PROBLEM TO SOLVE
Could you please output all of the data exactly, without the images?

STUDY MATERIAL
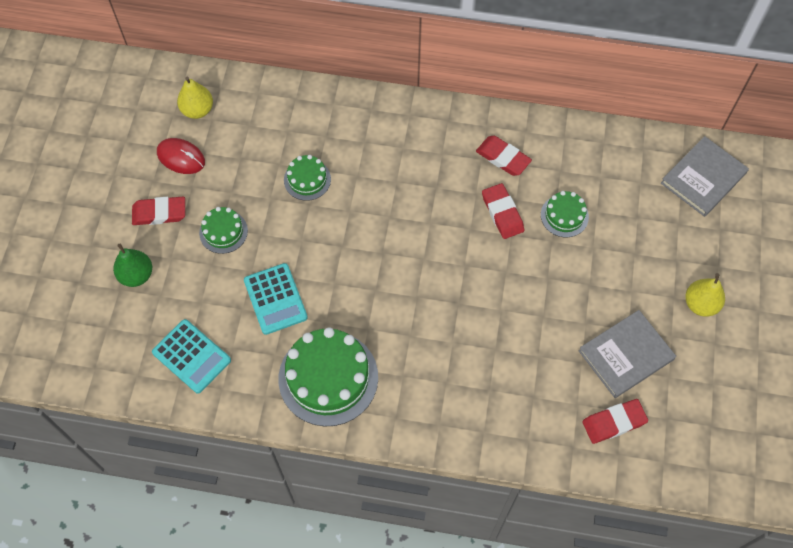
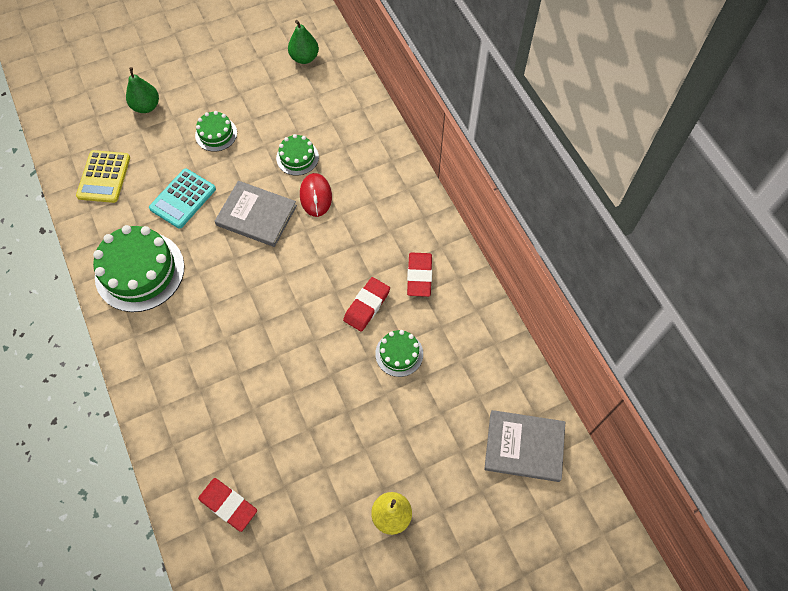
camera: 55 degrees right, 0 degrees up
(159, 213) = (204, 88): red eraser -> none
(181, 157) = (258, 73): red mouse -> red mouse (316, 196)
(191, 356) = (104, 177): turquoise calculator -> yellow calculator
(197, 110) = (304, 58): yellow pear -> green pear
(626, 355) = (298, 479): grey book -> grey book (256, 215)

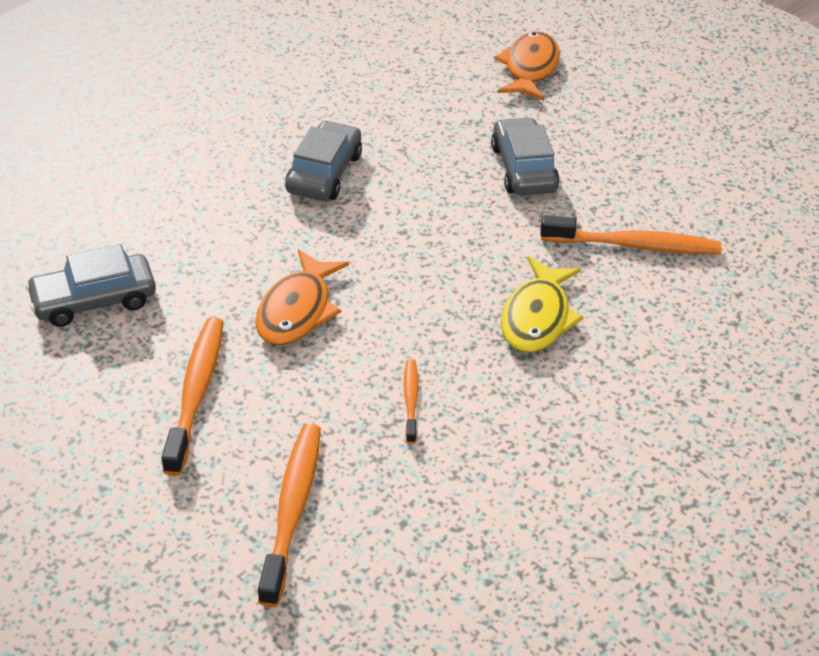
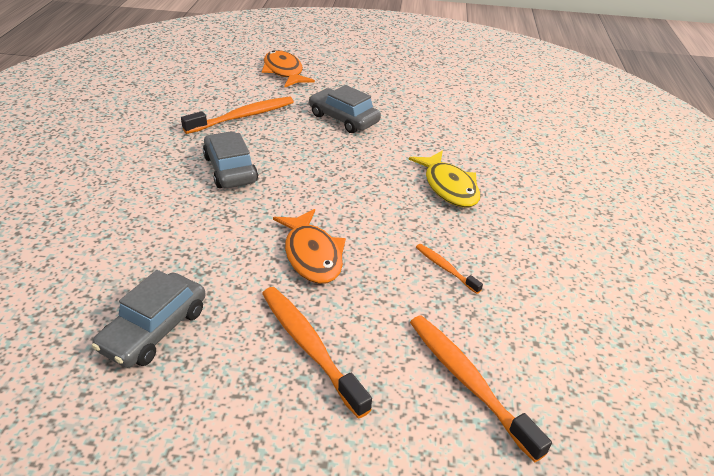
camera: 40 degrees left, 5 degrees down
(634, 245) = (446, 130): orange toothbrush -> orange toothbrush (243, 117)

SOLUTION TO THIS EXERCISE
camera: 55 degrees right, 0 degrees up
(159, 213) = (204, 88): red eraser -> none
(181, 157) = (258, 73): red mouse -> red mouse (316, 196)
(191, 356) = (104, 177): turquoise calculator -> yellow calculator
(197, 110) = (304, 58): yellow pear -> green pear
(626, 355) = (298, 479): grey book -> grey book (256, 215)

camera: 40 degrees left, 5 degrees down
(634, 245) = (446, 130): orange toothbrush -> orange toothbrush (243, 117)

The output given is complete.